EXERCISE PROMPT
Find the line containing "R12: 220 (N_5, N_11) -> none" in the material below; copy that line and all following lines exactly.

MATERIAL TO PROCESS
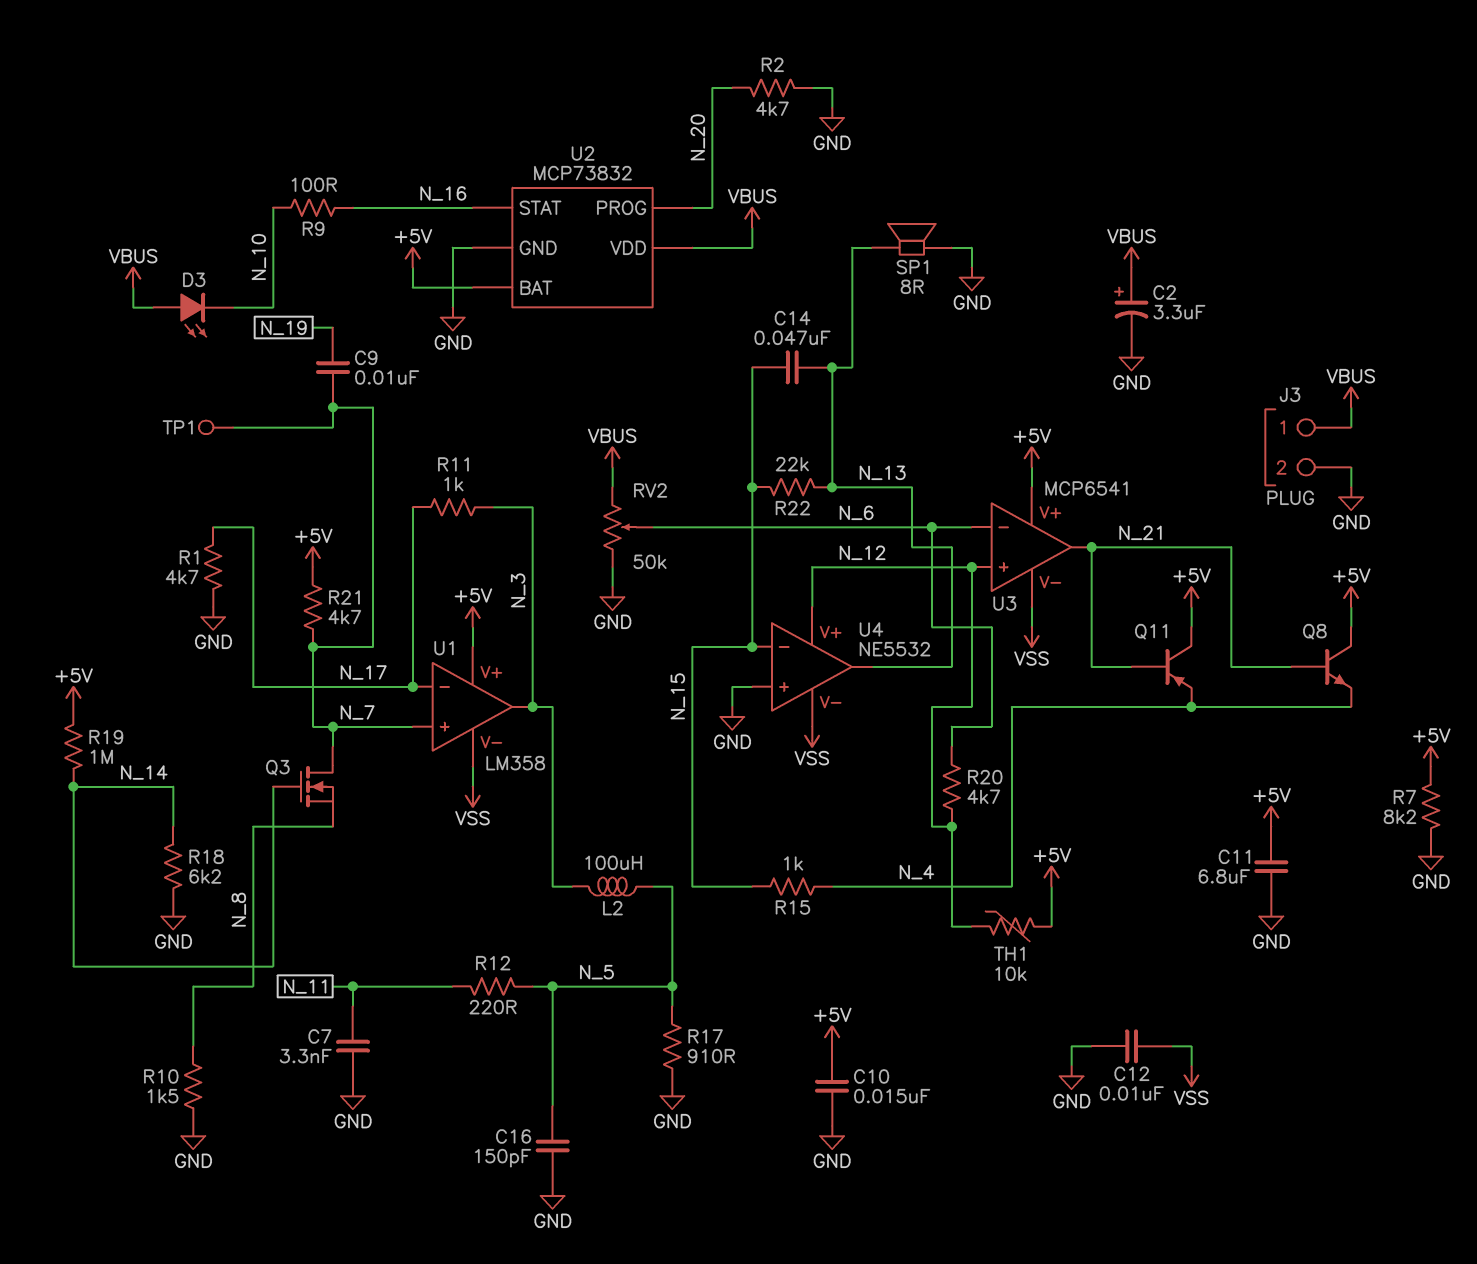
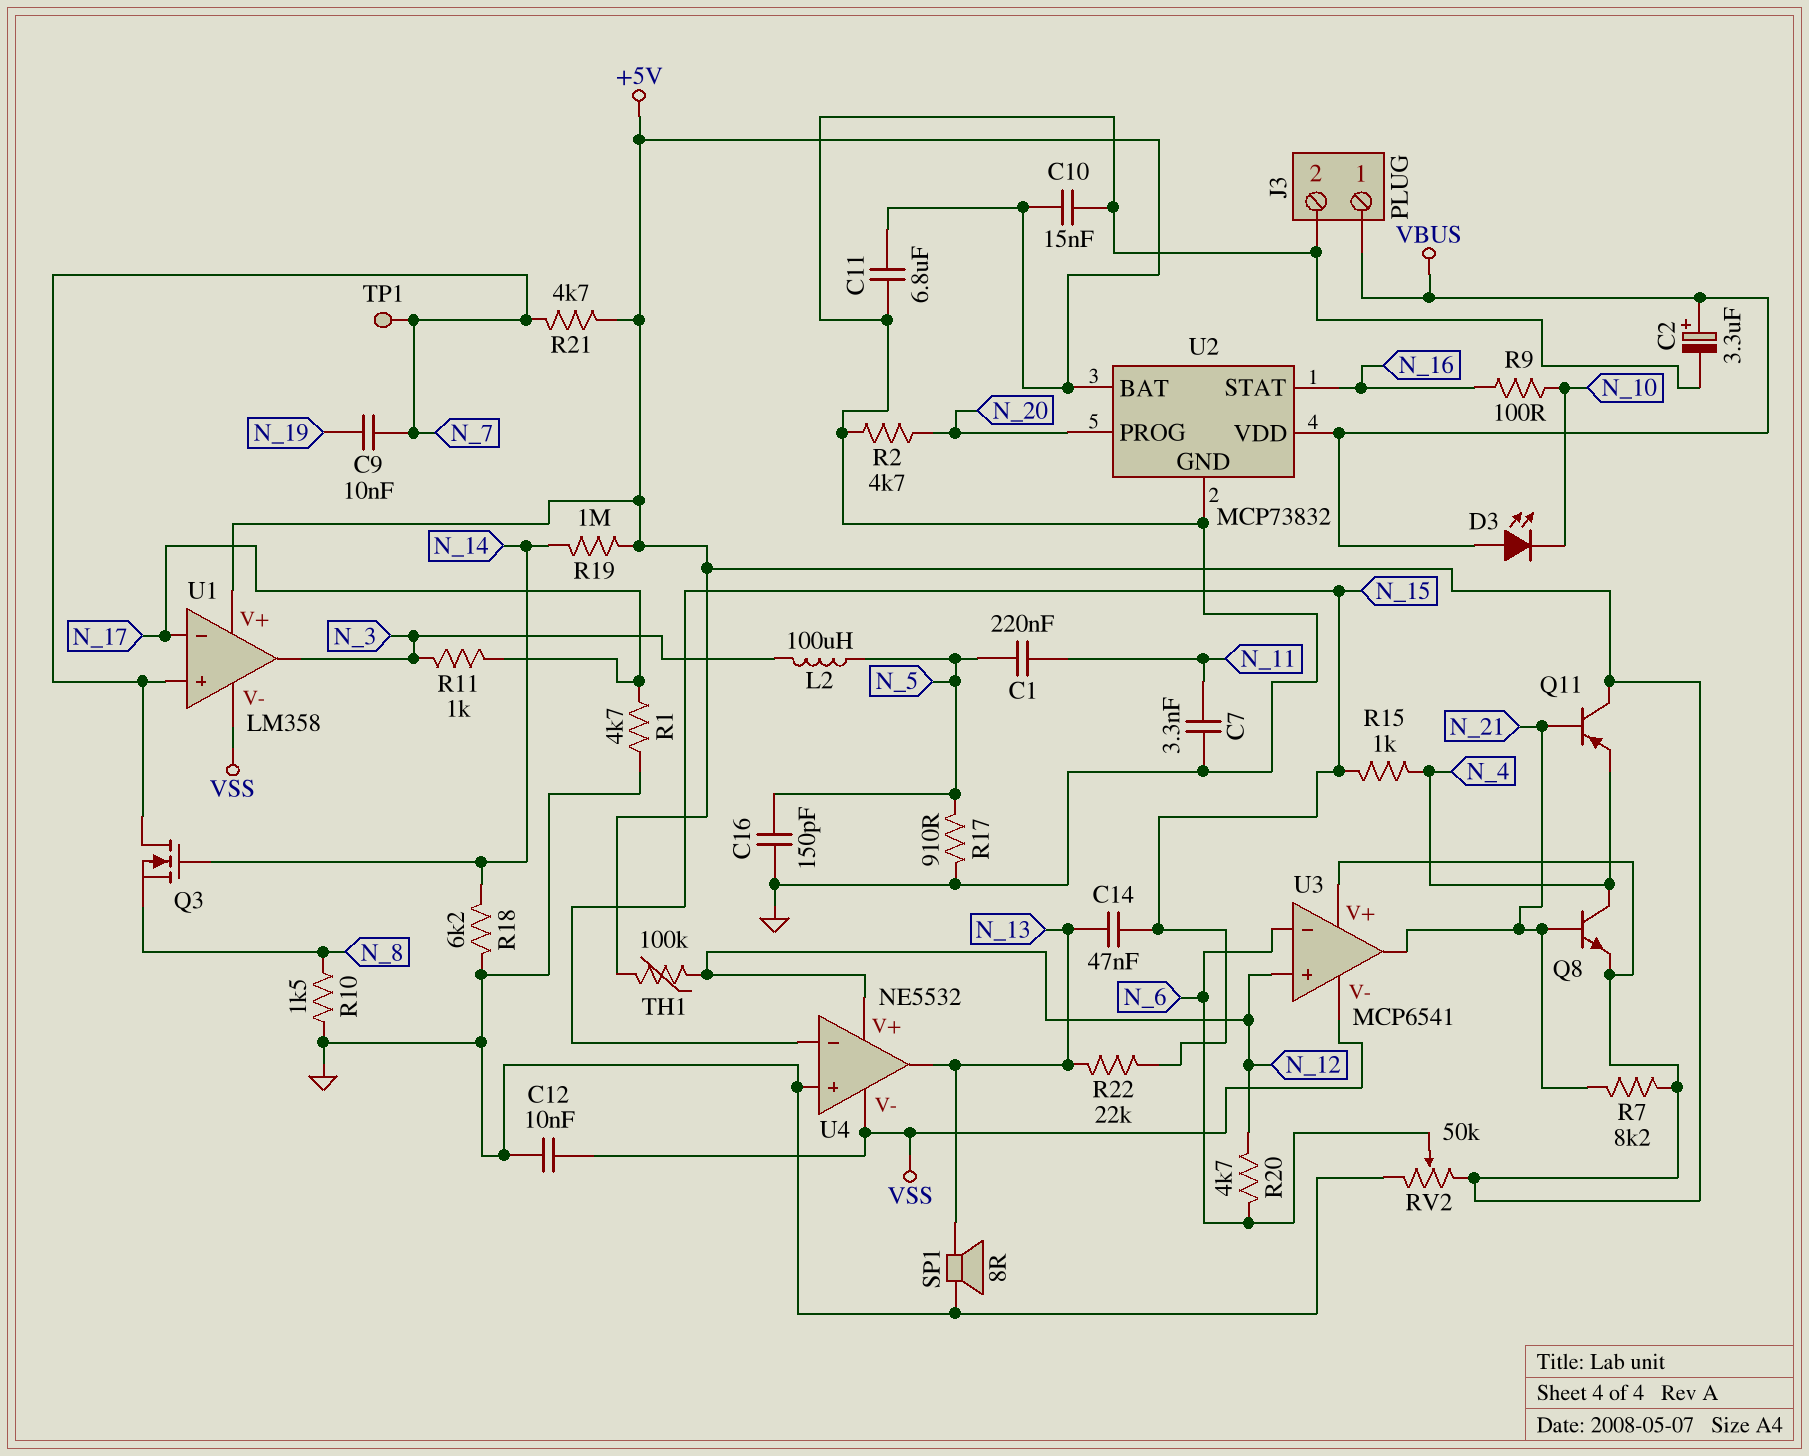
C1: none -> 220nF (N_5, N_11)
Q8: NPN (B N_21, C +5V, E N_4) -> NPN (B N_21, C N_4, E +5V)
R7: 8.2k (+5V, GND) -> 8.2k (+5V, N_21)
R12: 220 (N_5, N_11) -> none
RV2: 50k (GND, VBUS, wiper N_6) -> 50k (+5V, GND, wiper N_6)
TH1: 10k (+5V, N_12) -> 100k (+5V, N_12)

YOUR SOLUTION
R12: 220 (N_5, N_11) -> none
RV2: 50k (GND, VBUS, wiper N_6) -> 50k (+5V, GND, wiper N_6)
TH1: 10k (+5V, N_12) -> 100k (+5V, N_12)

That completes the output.